- Data entries:

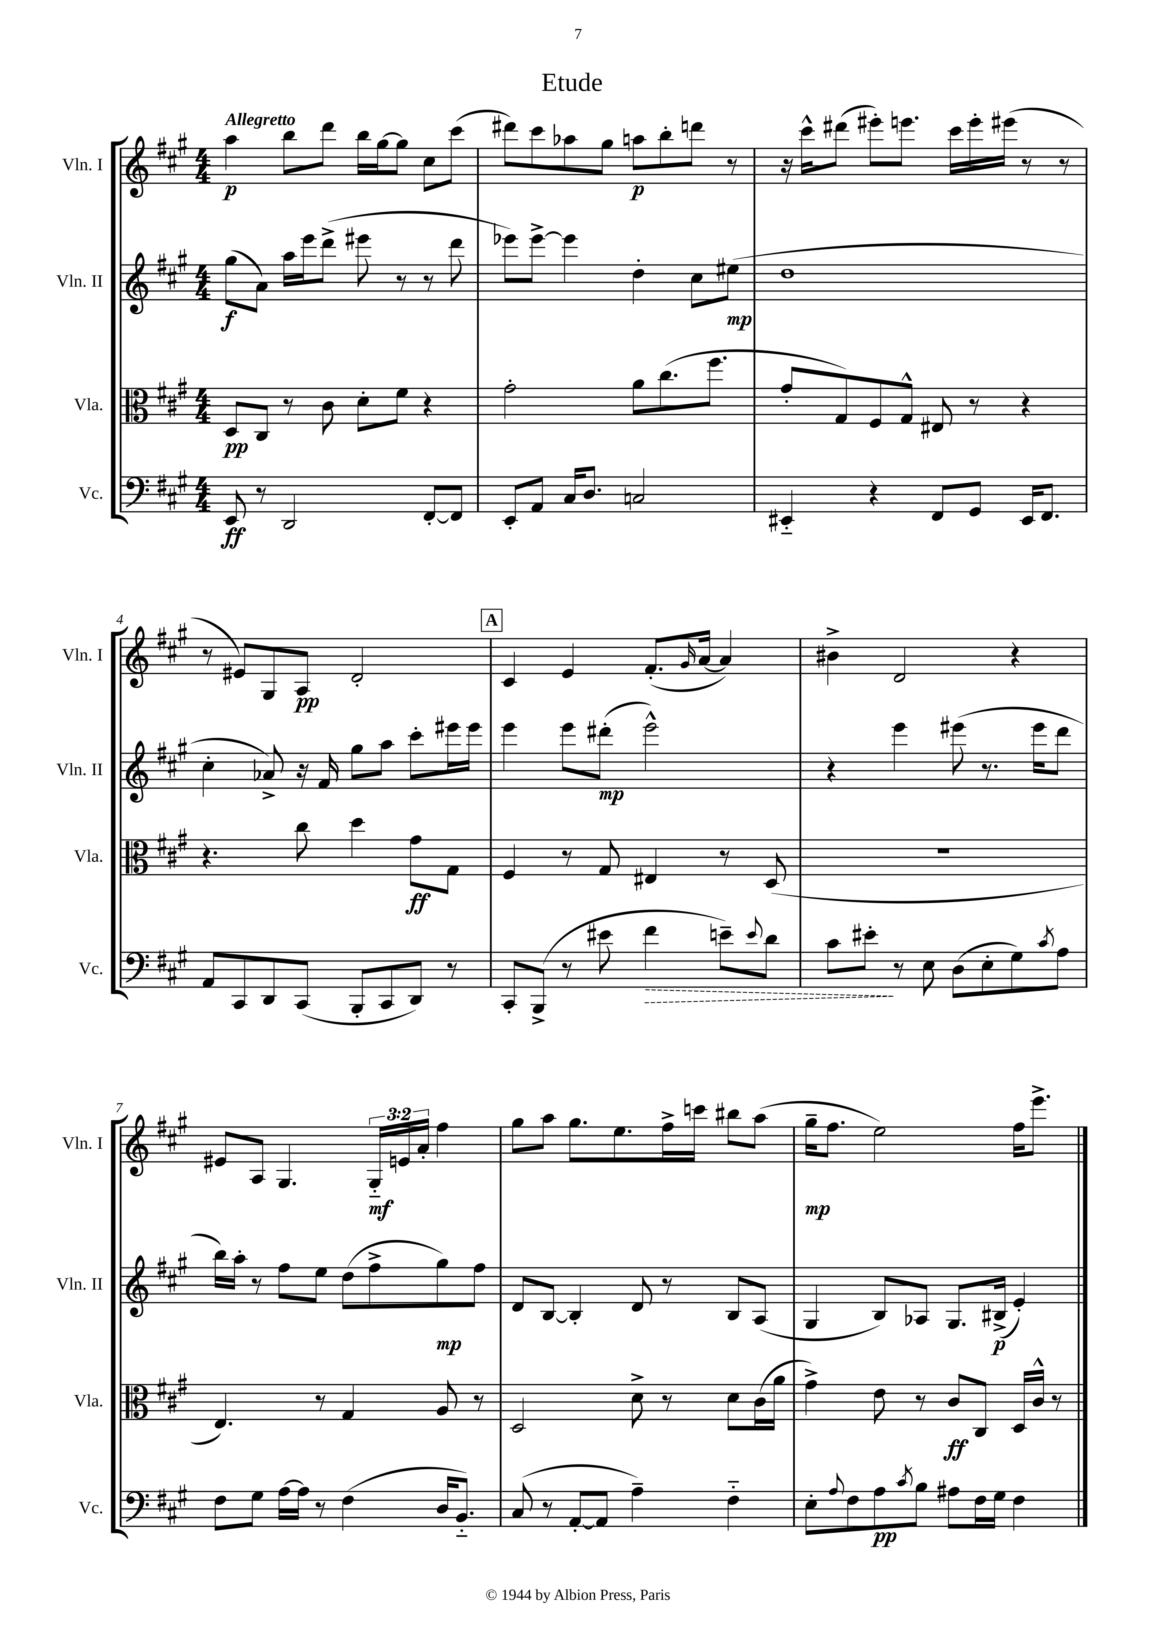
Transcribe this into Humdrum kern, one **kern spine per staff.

**kern	**dynam	**kern	**dynam	**kern	**dynam	**kern	**dynam
*part4	*part4	*part3	*part3	*part2	*part2	*part1	*part1
*staff4	*staff4	*staff3	*staff3	*staff2	*staff2	*staff1	*staff1
*I"Vc.	*	*I"Vla.	*	*I"Vln. II	*	*I"Vln. I	*
*I'Vc.	*	*I'Vla.	*	*I'Vln. II	*	*I'Vln. I	*
*clefF4	*	*clefC3	*	*clefG2	*	*clefG2	*
*k[f#c#g#]	*	*k[f#c#g#]	*	*k[f#c#g#]	*	*k[f#c#g#]	*
*M4/4	*	*M4/4	*	*M4/4	*	*M4/4	*
=1	=1	=1	=1	=1	=1	=1	=1
!	!	!	!	!	!	!LO:TX:a:B:t=Allegretto	!
8EE/	ff	8D/L	pp	(8gg#\L	f	4aa\	p
8r	.	8C#/J	.	8a\J)	.	.	.
2DD/	.	8r	.	16aa\LL	.	8bb\L	.
.	.	.	.	16eee\J	.	.	.
.	.	8c#\	.	(8ddd^\J	.	8ddd\J	.
.	.	8d'\L	.	8eee#X\	.	16bb\LL	.
.	.	.	.	.	.	[16gg#\J	.
.	.	8f#\J	.	8r	.	8gg#\J]	.
[8FF#'/L	.	4r	.	8r	.	8cc#\L	.
8FF#/J]	.	.	.	8ddd\	.	(8ccc#\J	.
=2	=2	=2	=2	=2	=2	=2	=2
8EE'/L	.	2g#'\	.	8eee-X\L)	.	8ddd#X\L)	.
8AA/J	.	.	.	[8eee-^\J	.	8ccc#\	.
16C#/KL	.	.	.	4eee-\]	.	8aa-X\	.
8.D/J	.	.	.	.	.	.	.
.	.	.	.	.	.	8gg#\J	.
2Cn/	.	8a\L	.	4dd'\	.	8aan\L	p
.	.	(8.cc#\	.	.	.	8bb'\	.
.	.	.	.	8cc#\L	.	8dddn\J	.
.	.	8.ff#\J	.	.	.	.	.
.	.	.	.	(8ee#X\J	mp	8r	.
=3	=3	=3	=3	=3	=3	=3	=3
4EE#X/	.	8g#'/L	.	1dd	.	16r	.
.	.	.	.	.	.	16ccc#^^\KL	.
.	.	8G#/)	.	.	.	(8ddd#X\J	.
4r	.	8F#/	.	.	.	8eee#X'\L)	.
.	.	8G#^^/J	.	.	.	8.eeen\J	.
8FF#/L	.	8E#X/	.	.	.	.	.
.	.	.	.	.	.	16ccc#\LL	.
8GG#/J	.	8r	.	.	.	16eee'\	.
.	.	.	.	.	.	(16eee#X\JJ	.
16EE#/KL	.	4r	.	.	.	8r	.
8.FF#/J	.	.	.	.	.	.	.
.	.	.	.	.	.	8r	.
!!LO:LB:g=z
=4	=4	=4	=4	=4	=4	=4	=4
8AA/L	.	4.r	.	4cc#'\	.	8r	.
8CC#/	.	.	.	.	.	8e#X/L)	.
8DD/	.	.	.	8a-X^/)	.	8G#/	.
(8CC#/J	.	8cc#\	.	16r	.	8A/J	pp
.	.	.	.	16f#/	.	.	.
8BBB'/L	.	4dd\	.	8gg#\L	.	2d'/	.
8CC#/	.	.	.	8aa\J	.	.	.
8DD/J)	.	8g#\L	ff	8ccc#'\L	.	.	.
8r	.	8G#\J	.	16eee#X\L	.	.	.
.	.	.	.	16eee#\JJ	.	.	.
!!LO:REH:place=s1:t=A
=5	=5	=5	=5	=5	=5	=5	=5
8CC#'/L	.	4F#/	.	4eee\	.	4c#/	.
(8BBB^/J	.	.	.	.	.	.	.
8r	.	8r	.	8eee\L	.	4e/	.
8e#X\	.	8G#/	.	(8ddd#X'\J	mp	.	.
!	!LO:HP:b	!	!	!	!	!	!
4f#\	>	4E#X/	.	2eee^^\)	.	(8.f#'/L	.
.	.	.	.	.	.	16qqg#/	.
.	.	.	.	.	.	[16a/Jk	.
8en~\L)	.	8r	.	.	.	4a/])	.
8qqe/	.	.	.	.	.	.	.
8d\J	.	(8D/	.	.	.	.	.
=6	=6	=6	=6	=6	=6	=6	=6
8c#\L	.	1r	.	4r	.	4b#X^\	.
8e#X'\J	.	.	.	.	.	.	.
8r	]	.	.	4eee\	.	2d/	.
8E\	.	.	.	.	.	.	.
(8D\L	.	.	.	(8eee#X\	.	.	.
8E'\	.	.	.	8.r	.	.	.
8G#\)	.	.	.	.	.	4r	.
.	.	.	.	16eee#\KL	.	.	.
8qc#/	.	.	.	.	.	.	.
8A\J	.	.	.	8ddd\J	.	.	.
!!LO:LB:g=z
=7	=7	=7	=7	=7	=7	=7	=7
8F#\L	.	4.E/)	.	16bb\LL)	.	8e#X/L	.
.	.	.	.	16aa'\JJ	.	.	.
8G#\J	.	.	.	8r	.	8A/J	.
[16A\LL	.	.	.	8ff#\L	.	4.G#/	.
16A\JJ]	.	.	.	.	.	.	.
8r	.	8r	.	8ee\J	.	.	.
(4F#\	.	4G#/	.	(8dd\L	.	.	.
.	.	.	.	8ff#^\	.	24G#/LL	mf
.	.	.	.	.	.	24en/	.
.	.	.	.	.	.	24a'/JJ	.
16D/KL	.	8A/	.	8gg#\)	mp	4ff#\	.
8.BB/J)	.	.	.	.	.	.	.
.	.	8r	.	8ff#\J	.	.	.
=8	=8	=8	=8	=8	=8	=8	=8
(8C#/	.	2D/	.	8d/L	.	8gg#\L	.
8r	.	.	.	[8B/J	.	8aa\J	.
[8AA'/L	.	.	.	4B'/]	.	8.gg#\L	.
8AA/J]	.	.	.	.	.	.	.
.	.	.	.	.	.	8.ee\	.
4A~\)	.	8d^\	.	8d/	.	.	.
.	.	8r	.	8r	.	16ff#^\L	.
.	.	.	.	.	.	16cccn\JJ	.
4F#\	.	8d\L	.	8B/L	.	8bb#X\L	.
.	.	(16c#\L	.	(8A/J	.	(8aa\J	.
.	.	16a\JJ	.	.	.	.	.
=9	=9	=9	=9	=9	=9	=9	=9
8E'\L	.	4g#^\)	.	4G#/	.	16gg#~\KL	mp
.	.	.	.	.	.	8.ff#\J	.
8qqA/	.	.	.	.	.	.	.
8F#\	.	.	.	.	.	.	.
8A\	pp	8e\	.	8B/L)	.	2ee\)	.
8qc#/	.	.	.	.	.	.	.
8B\J	.	8r	.	8A-X/J	.	.	.
8A#X\L	.	8c#/L	ff	8.G#/L	.	.	.
16F#\L	.	8C#/J	.	.	.	.	.
16G#\JJ	.	.	.	(16B#X^/Jk	p	.	.
4F#\	.	16D/LL	.	4e'/)	.	16ff#\KL	.
.	.	16c#^^/JJ	.	.	.	8.eee^\J	.
.	.	8r	.	.	.	.	.
==	==	==	==	==	==	==	==
*-	*-	*-	*-	*-	*-	*-	*-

- Your task:
Which of the lines above contain the string "kern"? Copy out each of them in full.

- The result:
Transcribe this into Humdrum kern, one **kern spine per staff.
**kern	**dynam	**kern	**dynam	**kern	**dynam	**kern	**dynam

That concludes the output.